→ THE PROBLEM
Report back every line from the entries below in which the word "degrees" occurs.

→ Stored data
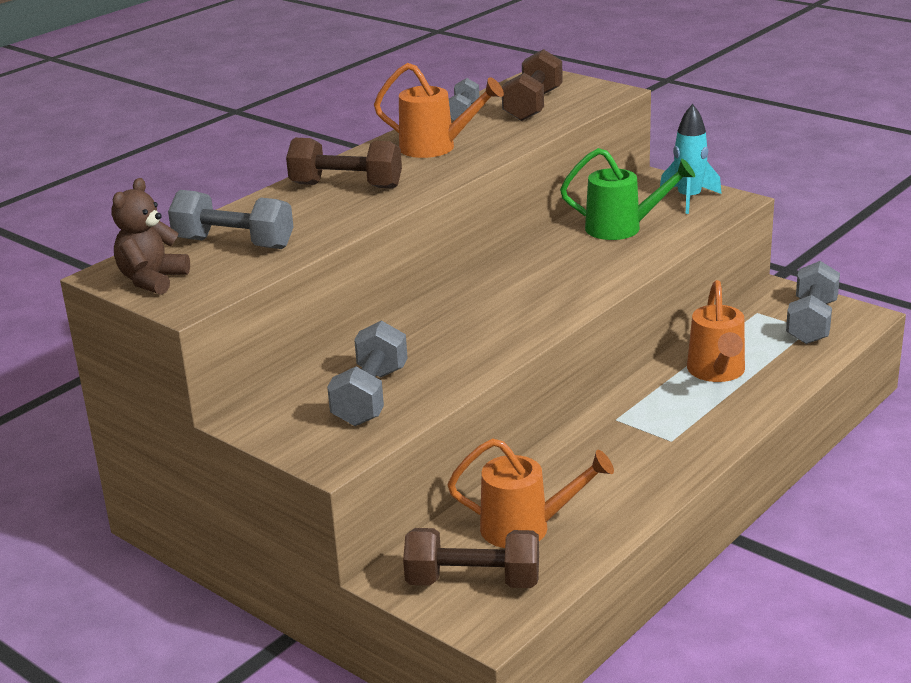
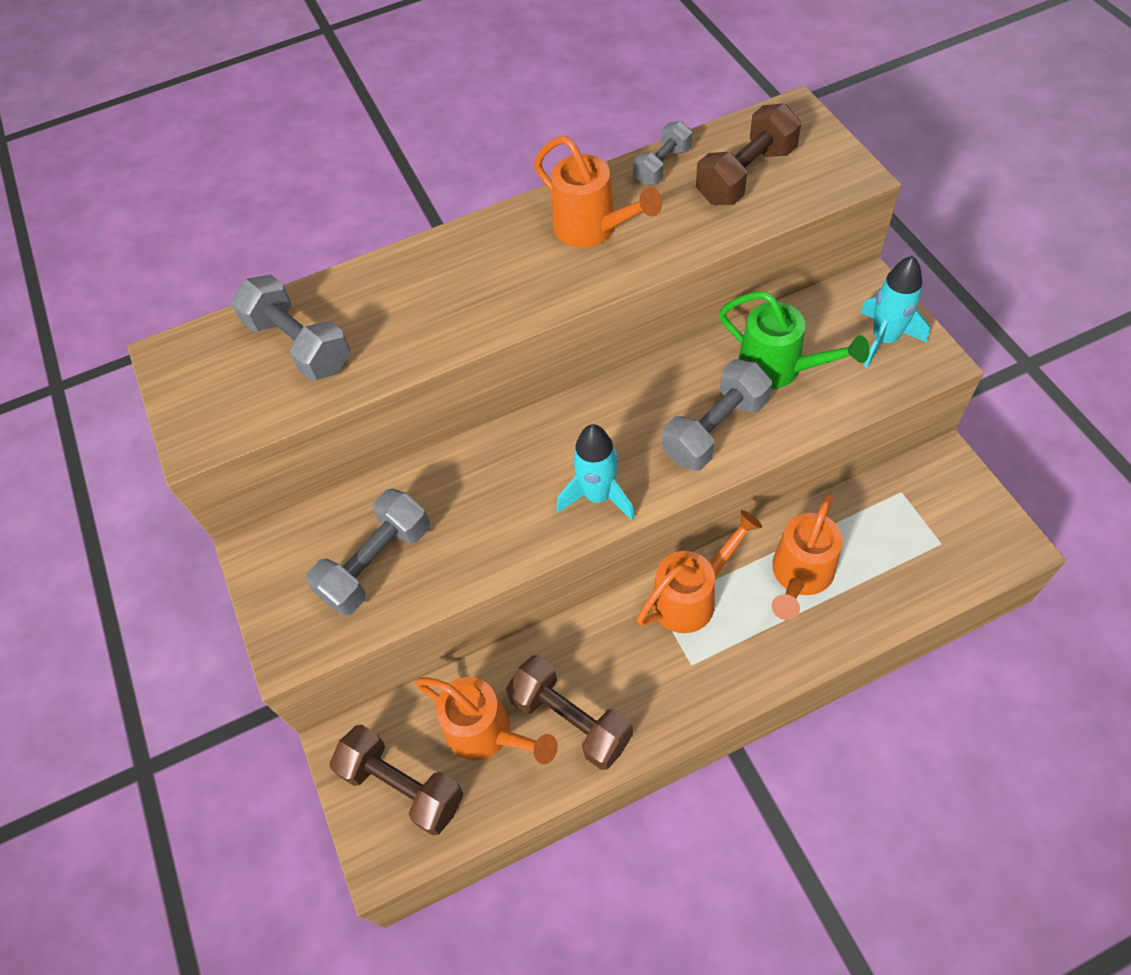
camera: 30 degrees right, 30 degrees up
brown teddy bear [112,178,190,295] -> none
brown dumbbell [286,138,402,189] -> brown dumbbell moved to [506,655,633,770]
grey dumbbell [786,261,840,344] -> grey dumbbell moved to [662,359,772,471]
none -> turquoise rocket [557,424,635,521]
none -> orange watering can [637,510,762,633]

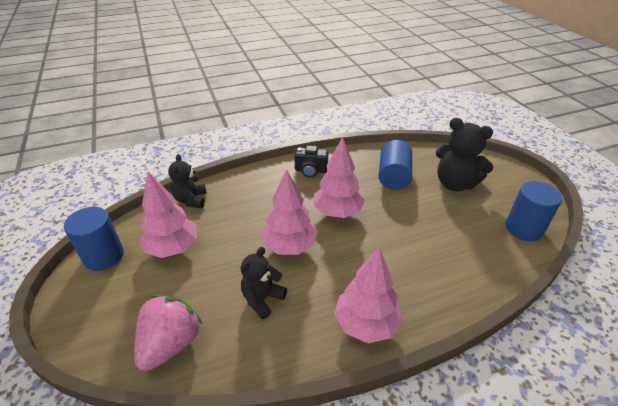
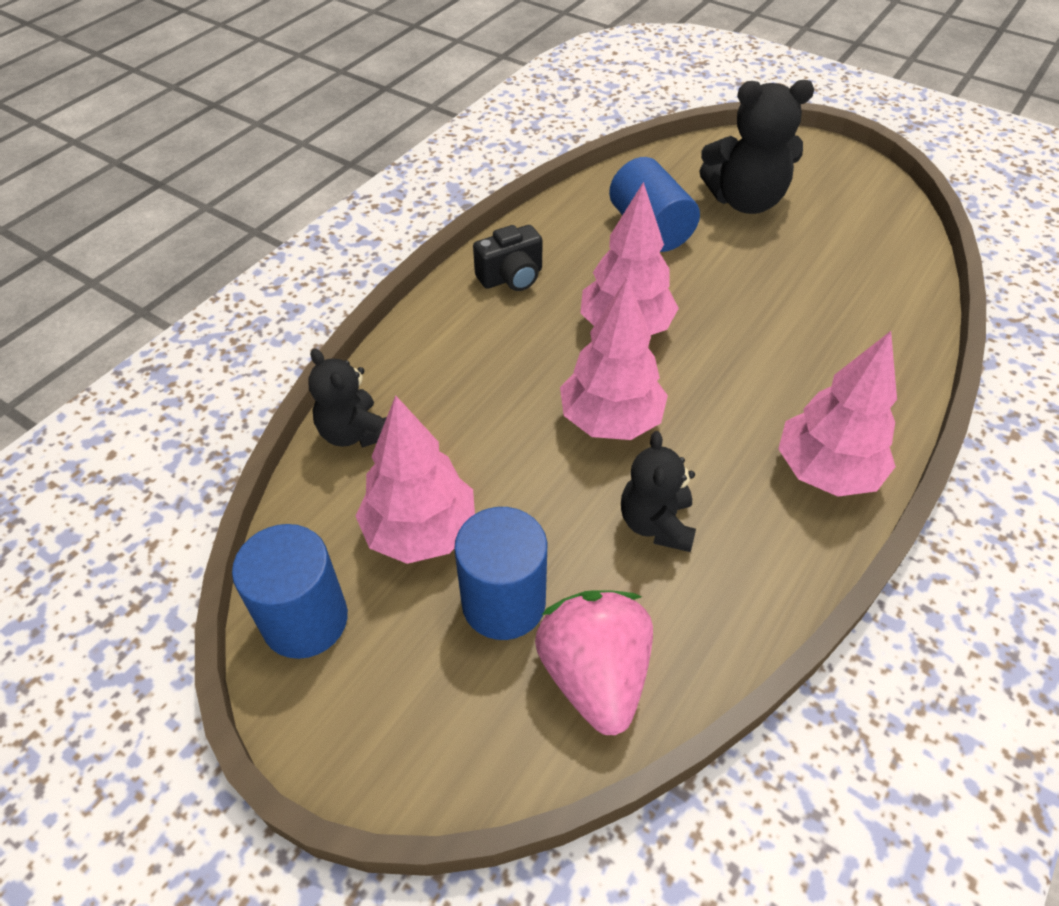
camera: 35 degrees left, 10 degrees up
blue cylinder [506,181,562,241] -> blue cylinder moved to [454,507,547,640]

→ EXPECTED OUTPUT
camera: 30 degrees right, 30 degrees up
camera: 35 degrees left, 10 degrees up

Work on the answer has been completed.